• **Supplied data**:
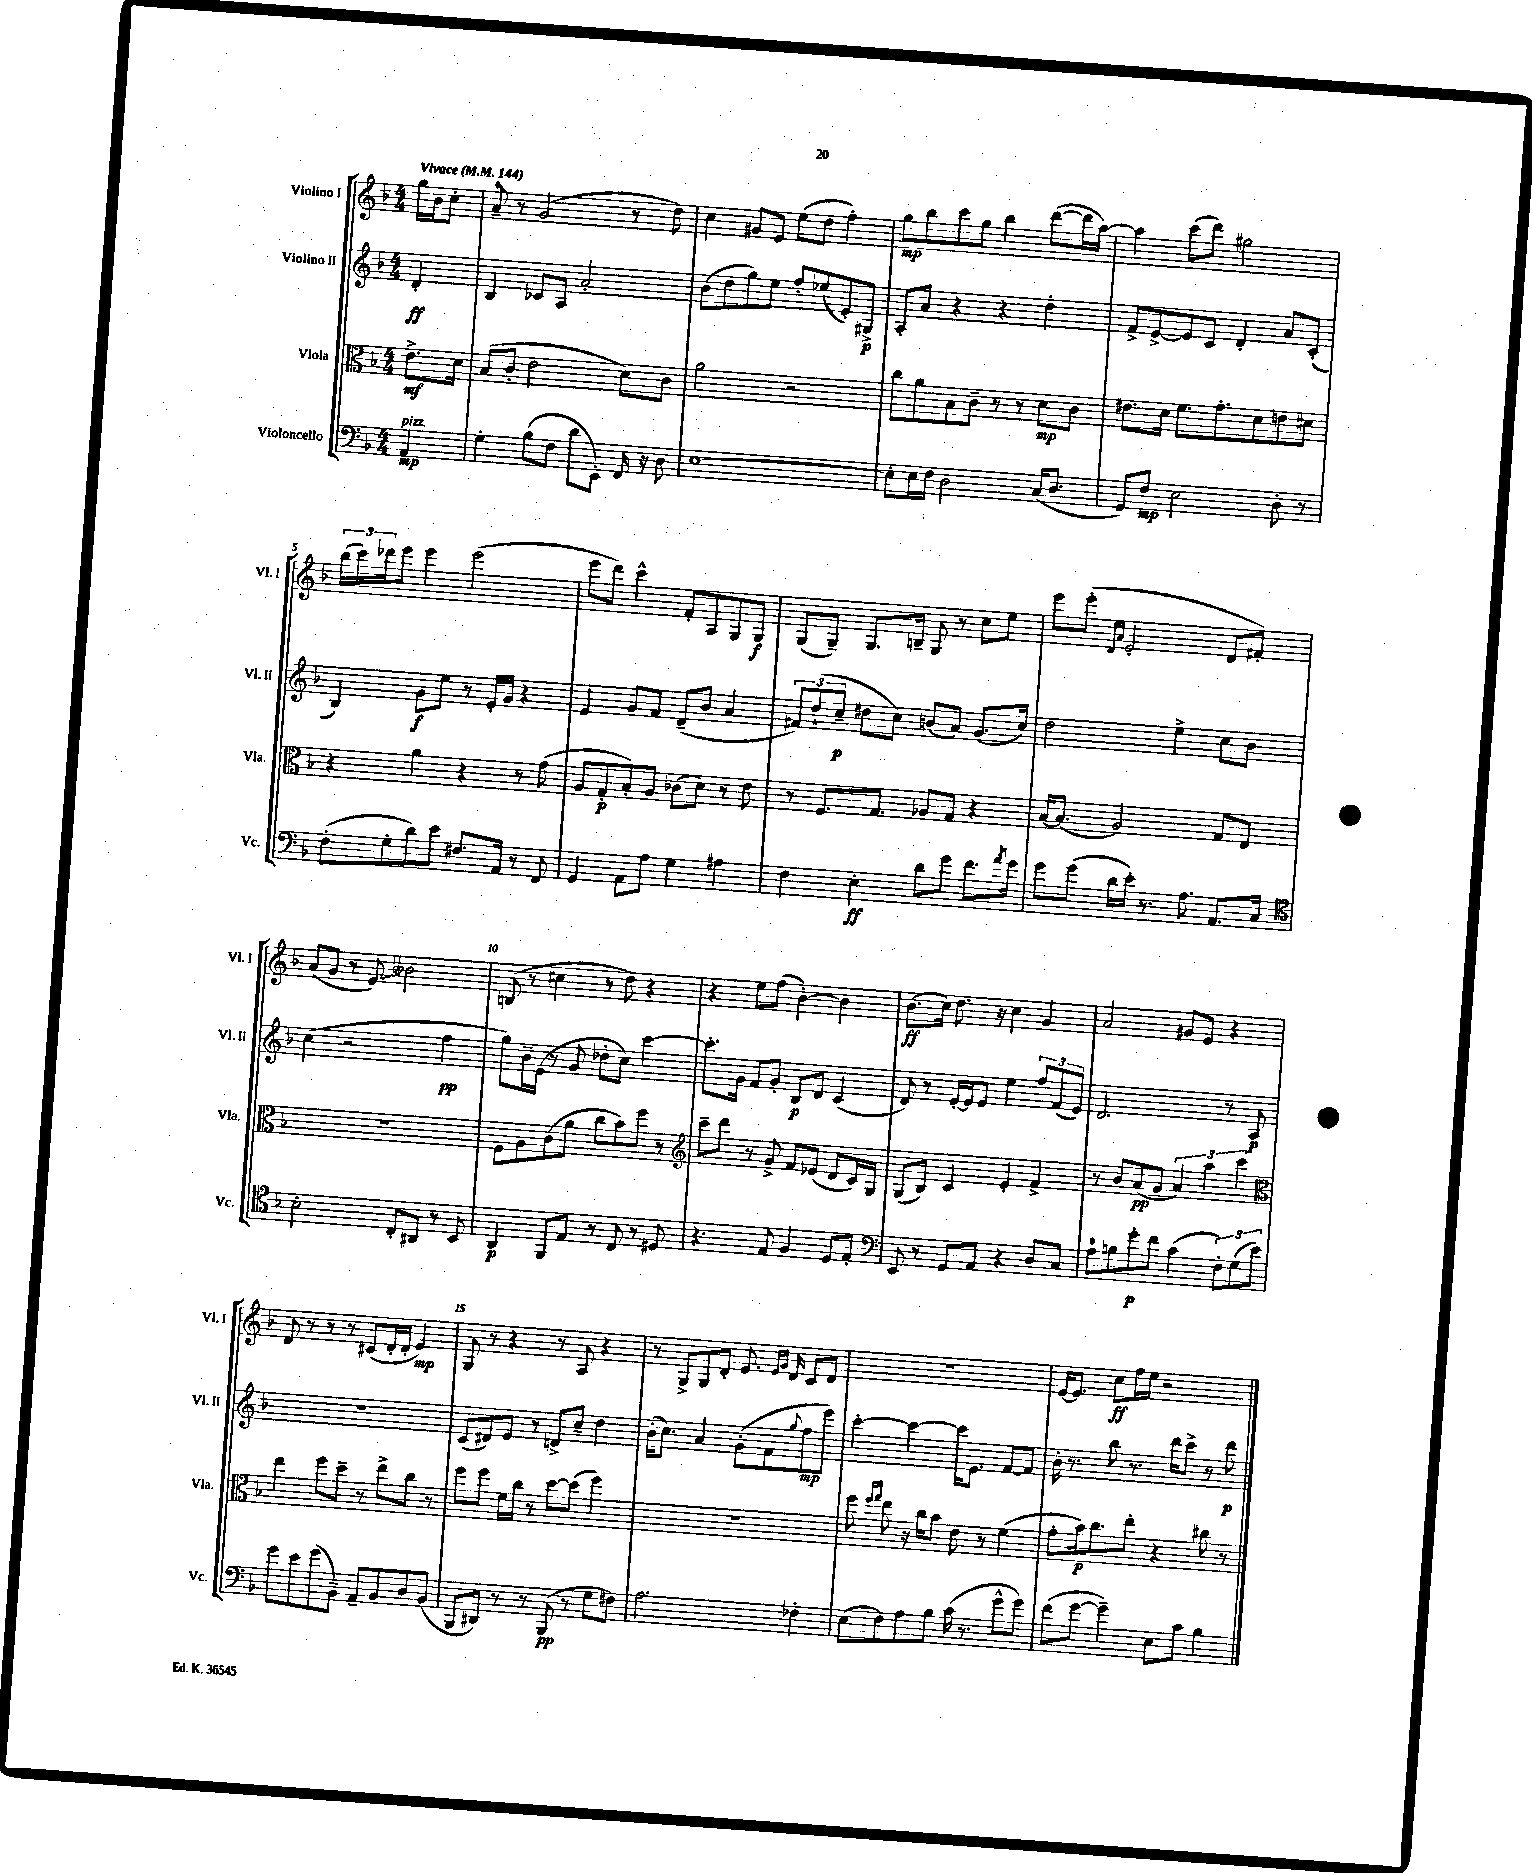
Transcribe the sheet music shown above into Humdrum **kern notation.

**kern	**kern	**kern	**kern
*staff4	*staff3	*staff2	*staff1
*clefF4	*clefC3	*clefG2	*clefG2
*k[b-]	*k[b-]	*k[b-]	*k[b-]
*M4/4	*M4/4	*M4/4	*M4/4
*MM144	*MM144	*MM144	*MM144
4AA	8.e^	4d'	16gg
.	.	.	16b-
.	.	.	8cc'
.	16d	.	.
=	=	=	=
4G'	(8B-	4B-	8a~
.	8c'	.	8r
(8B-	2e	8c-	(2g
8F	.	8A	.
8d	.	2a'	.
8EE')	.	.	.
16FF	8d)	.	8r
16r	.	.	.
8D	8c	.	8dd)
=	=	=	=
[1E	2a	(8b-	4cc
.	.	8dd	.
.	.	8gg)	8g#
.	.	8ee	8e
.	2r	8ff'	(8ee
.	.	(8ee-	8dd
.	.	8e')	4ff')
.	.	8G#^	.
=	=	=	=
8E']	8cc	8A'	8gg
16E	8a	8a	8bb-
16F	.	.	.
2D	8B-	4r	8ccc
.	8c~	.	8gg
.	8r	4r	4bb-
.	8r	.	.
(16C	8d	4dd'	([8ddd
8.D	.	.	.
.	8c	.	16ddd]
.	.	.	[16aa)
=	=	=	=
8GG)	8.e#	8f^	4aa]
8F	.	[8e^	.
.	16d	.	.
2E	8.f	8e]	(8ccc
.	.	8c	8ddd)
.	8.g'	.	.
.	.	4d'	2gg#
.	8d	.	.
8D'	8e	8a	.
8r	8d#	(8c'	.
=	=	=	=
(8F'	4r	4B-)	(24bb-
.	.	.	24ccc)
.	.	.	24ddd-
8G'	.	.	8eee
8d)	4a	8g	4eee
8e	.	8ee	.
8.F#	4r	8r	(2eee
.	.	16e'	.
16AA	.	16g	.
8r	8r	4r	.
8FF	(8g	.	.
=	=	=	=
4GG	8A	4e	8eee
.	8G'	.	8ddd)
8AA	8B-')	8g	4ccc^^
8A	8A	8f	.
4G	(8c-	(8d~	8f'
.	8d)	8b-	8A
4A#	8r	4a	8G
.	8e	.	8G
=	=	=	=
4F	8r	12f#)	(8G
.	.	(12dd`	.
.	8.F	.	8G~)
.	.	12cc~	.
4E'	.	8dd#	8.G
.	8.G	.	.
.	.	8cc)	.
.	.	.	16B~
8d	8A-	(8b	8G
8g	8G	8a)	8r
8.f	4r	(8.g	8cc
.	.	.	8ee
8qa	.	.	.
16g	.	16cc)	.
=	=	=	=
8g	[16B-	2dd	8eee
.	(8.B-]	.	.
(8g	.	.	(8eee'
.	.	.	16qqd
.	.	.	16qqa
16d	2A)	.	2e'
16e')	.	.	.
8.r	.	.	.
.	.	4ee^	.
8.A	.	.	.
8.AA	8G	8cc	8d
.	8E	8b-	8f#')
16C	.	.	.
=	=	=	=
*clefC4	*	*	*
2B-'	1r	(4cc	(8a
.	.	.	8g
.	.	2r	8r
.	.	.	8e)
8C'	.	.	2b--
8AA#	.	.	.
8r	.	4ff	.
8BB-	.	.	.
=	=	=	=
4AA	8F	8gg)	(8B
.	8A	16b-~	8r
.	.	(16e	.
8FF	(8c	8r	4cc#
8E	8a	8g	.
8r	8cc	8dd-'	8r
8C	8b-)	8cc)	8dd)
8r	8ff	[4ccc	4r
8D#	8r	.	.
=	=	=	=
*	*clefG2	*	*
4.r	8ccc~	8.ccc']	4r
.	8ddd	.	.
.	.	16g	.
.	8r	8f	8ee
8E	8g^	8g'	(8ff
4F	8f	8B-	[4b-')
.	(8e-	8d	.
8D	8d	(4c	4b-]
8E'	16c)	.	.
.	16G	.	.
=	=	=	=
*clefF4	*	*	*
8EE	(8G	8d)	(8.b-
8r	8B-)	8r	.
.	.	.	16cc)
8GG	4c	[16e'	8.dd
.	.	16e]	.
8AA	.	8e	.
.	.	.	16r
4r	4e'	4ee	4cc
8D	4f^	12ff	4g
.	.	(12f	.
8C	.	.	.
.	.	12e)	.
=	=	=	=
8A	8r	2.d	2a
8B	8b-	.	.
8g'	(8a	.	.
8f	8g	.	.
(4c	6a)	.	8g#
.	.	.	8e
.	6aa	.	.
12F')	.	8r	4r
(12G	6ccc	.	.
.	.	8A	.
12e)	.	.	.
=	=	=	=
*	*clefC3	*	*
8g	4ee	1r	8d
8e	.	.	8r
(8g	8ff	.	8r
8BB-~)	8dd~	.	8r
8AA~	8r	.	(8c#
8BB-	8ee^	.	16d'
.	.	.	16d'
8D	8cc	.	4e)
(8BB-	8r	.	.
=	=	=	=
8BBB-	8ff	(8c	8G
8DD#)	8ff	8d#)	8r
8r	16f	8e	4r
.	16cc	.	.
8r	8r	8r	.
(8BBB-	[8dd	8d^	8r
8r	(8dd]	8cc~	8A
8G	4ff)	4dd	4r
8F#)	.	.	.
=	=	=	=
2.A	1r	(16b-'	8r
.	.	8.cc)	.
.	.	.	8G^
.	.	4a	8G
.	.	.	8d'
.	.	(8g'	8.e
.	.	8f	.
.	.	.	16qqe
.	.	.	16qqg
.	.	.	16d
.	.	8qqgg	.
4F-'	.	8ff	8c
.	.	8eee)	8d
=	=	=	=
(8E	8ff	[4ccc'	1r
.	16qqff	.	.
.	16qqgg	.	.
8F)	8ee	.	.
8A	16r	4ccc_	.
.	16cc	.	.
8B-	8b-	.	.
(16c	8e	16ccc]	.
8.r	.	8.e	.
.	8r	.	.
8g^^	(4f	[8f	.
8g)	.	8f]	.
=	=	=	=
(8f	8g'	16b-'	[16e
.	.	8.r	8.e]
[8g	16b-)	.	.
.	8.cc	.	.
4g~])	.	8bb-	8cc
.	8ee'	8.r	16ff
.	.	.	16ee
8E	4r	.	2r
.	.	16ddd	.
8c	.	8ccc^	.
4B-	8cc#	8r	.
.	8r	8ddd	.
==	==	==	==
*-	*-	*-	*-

• **Task prompt**: Extract every line of the listing above that contains the string "kern".

• **Output for this task**:
Transcribe the sheet music shown above into Humdrum **kern notation.
**kern	**kern	**kern	**kern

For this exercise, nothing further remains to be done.